### Request:
Display every line from the items below that contains the word "viewer", copying each such line in full.

Entries with spatial questions
-- begin --
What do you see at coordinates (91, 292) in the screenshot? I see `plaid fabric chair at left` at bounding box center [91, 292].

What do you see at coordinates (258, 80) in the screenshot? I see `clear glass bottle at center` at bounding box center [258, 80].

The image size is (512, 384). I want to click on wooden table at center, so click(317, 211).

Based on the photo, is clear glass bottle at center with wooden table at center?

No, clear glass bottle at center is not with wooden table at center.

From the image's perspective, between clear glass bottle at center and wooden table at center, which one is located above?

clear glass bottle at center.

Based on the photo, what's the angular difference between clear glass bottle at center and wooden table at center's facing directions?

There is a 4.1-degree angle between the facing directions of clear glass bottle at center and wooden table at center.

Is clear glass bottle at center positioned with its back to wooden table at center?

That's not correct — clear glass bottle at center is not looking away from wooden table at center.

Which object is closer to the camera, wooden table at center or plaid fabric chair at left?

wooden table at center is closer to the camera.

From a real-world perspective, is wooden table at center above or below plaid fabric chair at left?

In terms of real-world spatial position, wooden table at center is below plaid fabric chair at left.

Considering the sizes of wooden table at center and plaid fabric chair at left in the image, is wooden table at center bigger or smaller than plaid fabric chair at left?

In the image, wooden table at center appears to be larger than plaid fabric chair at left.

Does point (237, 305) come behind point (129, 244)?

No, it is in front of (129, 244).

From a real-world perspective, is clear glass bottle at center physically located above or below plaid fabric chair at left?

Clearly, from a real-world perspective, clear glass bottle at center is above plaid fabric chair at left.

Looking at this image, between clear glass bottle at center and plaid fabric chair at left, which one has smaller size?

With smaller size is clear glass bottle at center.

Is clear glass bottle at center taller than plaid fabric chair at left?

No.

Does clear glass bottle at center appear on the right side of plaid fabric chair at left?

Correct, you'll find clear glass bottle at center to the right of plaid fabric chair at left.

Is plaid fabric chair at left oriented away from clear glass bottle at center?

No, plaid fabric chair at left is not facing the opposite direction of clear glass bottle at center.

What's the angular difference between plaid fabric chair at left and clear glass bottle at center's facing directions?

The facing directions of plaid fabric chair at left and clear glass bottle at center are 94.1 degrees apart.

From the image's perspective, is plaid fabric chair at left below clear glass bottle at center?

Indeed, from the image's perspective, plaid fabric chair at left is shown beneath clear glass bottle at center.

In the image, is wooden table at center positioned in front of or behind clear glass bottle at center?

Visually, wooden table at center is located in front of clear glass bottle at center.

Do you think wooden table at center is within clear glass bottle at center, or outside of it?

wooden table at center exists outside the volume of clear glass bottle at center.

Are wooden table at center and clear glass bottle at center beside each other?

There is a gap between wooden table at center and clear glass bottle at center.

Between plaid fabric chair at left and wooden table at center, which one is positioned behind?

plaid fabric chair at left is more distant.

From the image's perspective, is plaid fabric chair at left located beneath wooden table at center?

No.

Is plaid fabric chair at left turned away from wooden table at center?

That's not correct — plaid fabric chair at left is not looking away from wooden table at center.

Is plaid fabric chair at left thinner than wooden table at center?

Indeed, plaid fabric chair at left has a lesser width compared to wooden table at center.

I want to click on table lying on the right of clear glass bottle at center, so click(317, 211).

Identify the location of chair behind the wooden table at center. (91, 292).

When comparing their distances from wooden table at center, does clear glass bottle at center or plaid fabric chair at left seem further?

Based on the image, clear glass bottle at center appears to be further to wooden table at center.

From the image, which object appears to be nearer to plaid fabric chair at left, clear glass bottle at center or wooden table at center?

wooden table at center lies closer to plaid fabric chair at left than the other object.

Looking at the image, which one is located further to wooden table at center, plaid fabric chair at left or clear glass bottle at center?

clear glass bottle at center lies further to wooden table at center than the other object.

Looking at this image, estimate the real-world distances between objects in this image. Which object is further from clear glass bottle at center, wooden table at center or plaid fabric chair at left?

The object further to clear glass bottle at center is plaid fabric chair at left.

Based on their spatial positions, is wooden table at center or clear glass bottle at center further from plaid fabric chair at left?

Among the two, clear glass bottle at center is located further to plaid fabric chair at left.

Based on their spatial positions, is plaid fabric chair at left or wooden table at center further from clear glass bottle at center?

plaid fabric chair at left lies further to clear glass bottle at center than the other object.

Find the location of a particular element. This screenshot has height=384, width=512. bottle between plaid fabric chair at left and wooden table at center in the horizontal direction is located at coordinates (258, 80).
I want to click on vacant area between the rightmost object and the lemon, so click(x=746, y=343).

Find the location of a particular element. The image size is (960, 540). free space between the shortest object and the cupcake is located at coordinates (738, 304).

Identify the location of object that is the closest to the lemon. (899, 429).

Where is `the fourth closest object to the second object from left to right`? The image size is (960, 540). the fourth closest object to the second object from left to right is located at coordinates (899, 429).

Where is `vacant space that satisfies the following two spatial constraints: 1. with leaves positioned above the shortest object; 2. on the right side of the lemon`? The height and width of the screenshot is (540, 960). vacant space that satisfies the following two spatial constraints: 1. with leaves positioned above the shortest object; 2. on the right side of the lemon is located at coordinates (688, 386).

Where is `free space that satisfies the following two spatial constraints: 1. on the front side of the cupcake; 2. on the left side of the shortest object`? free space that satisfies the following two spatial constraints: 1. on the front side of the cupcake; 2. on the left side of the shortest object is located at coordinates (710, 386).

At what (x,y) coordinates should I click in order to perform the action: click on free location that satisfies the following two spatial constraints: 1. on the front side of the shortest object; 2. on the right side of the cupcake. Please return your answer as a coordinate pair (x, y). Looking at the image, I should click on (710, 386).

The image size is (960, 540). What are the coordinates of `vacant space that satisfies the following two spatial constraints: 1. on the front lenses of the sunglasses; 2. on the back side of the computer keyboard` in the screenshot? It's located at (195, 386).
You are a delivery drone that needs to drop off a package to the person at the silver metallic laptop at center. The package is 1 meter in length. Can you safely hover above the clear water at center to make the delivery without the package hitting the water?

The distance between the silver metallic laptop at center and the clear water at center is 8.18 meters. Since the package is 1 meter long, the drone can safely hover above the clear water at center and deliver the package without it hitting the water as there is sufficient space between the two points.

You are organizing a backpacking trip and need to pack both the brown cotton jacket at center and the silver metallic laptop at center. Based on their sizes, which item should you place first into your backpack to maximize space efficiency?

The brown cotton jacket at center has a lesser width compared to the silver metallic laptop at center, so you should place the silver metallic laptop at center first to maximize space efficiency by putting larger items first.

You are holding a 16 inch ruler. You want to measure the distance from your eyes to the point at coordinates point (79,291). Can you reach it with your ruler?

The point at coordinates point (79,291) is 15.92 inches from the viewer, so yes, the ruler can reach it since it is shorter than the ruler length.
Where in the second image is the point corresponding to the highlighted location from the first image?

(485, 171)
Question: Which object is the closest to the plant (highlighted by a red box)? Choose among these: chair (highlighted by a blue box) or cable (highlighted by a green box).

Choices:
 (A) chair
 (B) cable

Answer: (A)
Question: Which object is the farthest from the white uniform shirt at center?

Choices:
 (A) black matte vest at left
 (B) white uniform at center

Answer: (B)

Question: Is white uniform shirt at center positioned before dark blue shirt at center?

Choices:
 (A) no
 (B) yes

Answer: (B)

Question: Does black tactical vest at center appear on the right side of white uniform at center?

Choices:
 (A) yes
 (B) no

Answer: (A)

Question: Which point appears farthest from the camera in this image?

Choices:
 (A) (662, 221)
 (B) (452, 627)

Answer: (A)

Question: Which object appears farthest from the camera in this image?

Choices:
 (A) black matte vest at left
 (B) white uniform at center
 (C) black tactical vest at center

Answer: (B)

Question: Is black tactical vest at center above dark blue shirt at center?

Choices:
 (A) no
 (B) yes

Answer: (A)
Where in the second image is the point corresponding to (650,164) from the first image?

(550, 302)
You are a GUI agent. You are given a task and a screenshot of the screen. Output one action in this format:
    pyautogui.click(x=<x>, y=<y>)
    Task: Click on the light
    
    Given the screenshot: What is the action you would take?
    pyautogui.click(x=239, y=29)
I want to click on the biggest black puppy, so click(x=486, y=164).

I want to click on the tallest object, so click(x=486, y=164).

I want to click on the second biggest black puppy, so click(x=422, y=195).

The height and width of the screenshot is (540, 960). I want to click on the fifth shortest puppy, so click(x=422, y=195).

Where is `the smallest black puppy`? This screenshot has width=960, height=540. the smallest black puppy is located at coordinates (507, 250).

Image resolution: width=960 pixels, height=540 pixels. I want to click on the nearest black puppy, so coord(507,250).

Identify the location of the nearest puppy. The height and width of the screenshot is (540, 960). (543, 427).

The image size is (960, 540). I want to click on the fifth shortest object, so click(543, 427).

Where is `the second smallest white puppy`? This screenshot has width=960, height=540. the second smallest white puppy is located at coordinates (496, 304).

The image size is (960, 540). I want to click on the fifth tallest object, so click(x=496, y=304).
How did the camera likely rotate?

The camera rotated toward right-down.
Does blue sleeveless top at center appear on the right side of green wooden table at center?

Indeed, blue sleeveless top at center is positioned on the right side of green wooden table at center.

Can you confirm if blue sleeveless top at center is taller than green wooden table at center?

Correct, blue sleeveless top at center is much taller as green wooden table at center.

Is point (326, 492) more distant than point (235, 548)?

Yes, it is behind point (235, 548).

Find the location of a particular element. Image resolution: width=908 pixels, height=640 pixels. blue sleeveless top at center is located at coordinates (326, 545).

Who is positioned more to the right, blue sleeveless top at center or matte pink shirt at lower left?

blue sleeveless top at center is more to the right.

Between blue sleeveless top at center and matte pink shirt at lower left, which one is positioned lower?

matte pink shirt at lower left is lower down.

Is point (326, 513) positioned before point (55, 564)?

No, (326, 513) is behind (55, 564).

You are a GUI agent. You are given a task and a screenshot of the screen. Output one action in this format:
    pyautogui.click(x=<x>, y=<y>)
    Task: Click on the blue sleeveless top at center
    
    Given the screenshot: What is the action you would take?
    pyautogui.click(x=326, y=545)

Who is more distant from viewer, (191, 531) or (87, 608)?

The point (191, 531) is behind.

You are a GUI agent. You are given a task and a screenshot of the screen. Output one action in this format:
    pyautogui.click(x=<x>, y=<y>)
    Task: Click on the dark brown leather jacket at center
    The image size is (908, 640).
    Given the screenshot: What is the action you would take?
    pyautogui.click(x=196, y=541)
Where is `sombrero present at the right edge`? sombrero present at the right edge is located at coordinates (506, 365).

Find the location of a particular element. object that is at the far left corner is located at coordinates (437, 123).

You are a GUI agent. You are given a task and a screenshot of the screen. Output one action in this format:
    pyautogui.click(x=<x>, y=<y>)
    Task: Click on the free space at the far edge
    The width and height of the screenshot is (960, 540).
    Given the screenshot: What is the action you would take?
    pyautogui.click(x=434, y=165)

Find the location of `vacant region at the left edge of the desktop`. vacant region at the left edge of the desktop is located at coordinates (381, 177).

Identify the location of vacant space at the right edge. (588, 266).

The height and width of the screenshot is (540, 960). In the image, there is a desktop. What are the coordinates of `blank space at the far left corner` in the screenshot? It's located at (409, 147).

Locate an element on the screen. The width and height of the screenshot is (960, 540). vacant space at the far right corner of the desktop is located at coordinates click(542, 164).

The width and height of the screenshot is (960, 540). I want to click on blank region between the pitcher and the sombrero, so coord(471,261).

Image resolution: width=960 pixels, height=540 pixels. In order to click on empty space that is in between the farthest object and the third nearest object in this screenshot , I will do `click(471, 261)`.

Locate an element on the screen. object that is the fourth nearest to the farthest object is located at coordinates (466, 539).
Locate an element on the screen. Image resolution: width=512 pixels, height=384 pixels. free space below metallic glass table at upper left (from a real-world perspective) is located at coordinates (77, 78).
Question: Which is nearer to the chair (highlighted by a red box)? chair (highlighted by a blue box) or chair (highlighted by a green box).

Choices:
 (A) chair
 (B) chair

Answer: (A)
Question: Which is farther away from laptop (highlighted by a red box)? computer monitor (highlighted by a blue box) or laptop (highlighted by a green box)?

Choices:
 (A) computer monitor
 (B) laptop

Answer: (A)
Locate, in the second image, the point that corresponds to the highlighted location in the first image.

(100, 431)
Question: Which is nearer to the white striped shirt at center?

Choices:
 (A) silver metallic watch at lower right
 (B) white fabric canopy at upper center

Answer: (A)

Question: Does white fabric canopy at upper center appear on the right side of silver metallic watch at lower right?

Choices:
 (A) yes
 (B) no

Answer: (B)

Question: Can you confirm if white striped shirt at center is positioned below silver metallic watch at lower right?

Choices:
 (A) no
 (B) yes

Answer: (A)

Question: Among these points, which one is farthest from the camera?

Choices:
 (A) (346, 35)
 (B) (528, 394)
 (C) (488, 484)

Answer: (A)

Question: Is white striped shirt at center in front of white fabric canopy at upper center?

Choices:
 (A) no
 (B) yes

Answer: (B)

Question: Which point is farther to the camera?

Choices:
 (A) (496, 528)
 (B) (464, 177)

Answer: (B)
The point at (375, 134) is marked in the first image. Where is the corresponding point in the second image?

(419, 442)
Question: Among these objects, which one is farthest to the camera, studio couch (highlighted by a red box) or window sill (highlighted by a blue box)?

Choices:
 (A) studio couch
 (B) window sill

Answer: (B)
-- end --
### Complete response:
The point at coordinates point (79,291) is 15.92 inches from the viewer, so yes, the ruler can reach it since it is shorter than the ruler length.
Who is more distant from viewer, (191, 531) or (87, 608)?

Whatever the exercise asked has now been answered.